**Problem**
Each line from the one holding "blue trapezoid: (157, 186)" to the end of the data below must be output verbatim, with no other lines.
═══ Provided information
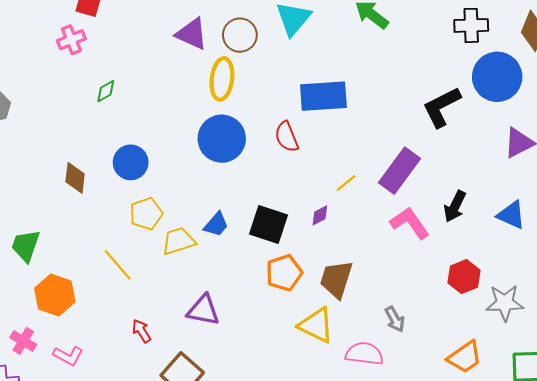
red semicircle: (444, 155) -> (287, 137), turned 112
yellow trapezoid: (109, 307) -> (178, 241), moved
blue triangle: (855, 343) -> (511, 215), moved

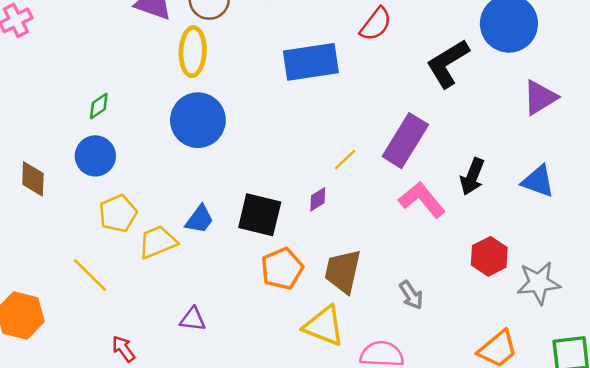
green diamond: (106, 91) -> (99, 106), moved
red semicircle: (287, 137) -> (376, 24), moved, turned -116
purple triangle: (203, 310) -> (193, 319), size x0.7
gray arrow: (395, 319) -> (411, 295), moved

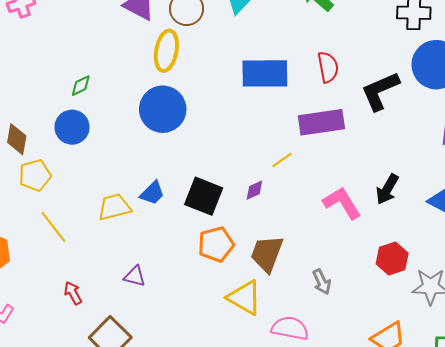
red semicircle: (376, 24) -> (328, 67), moved, turned -56
purple rectangle: (405, 141) -> (321, 122), moved, turned 42
yellow pentagon: (118, 214) -> (35, 175), moved

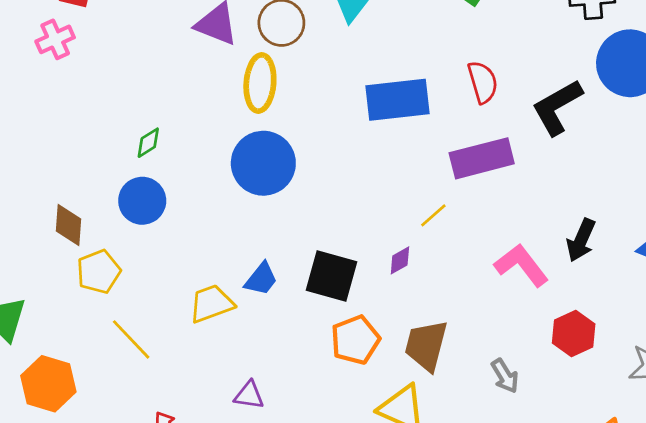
red hexagon: (392, 259) -> (574, 334), moved

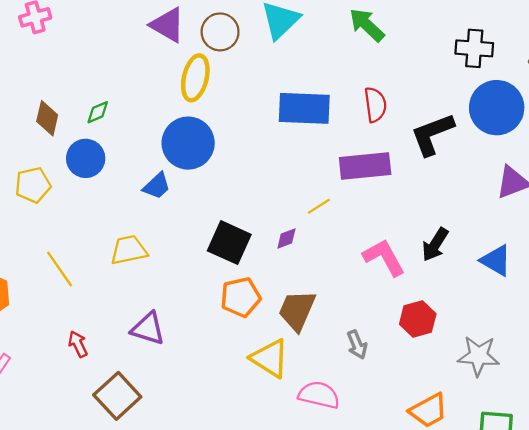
brown diamond: (68, 225) -> (47, 118), moved
yellow pentagon: (99, 272) -> (33, 185), moved
blue trapezoid: (261, 279) -> (157, 186), moved
purple triangle: (249, 395) -> (148, 329), size x1.4

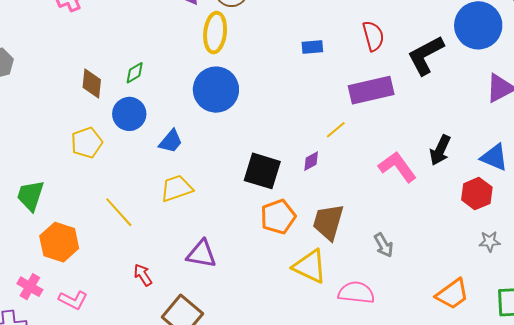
blue rectangle: (304, 108) -> (312, 47), size x0.5
blue trapezoid: (157, 186) -> (171, 141), moved
red hexagon: (418, 319) -> (477, 194), moved
gray star: (479, 356) -> (490, 241), size x0.6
══════
**Task response**
blue trapezoid: (157, 186) -> (171, 141), moved
red hexagon: (418, 319) -> (477, 194), moved
gray star: (479, 356) -> (490, 241), size x0.6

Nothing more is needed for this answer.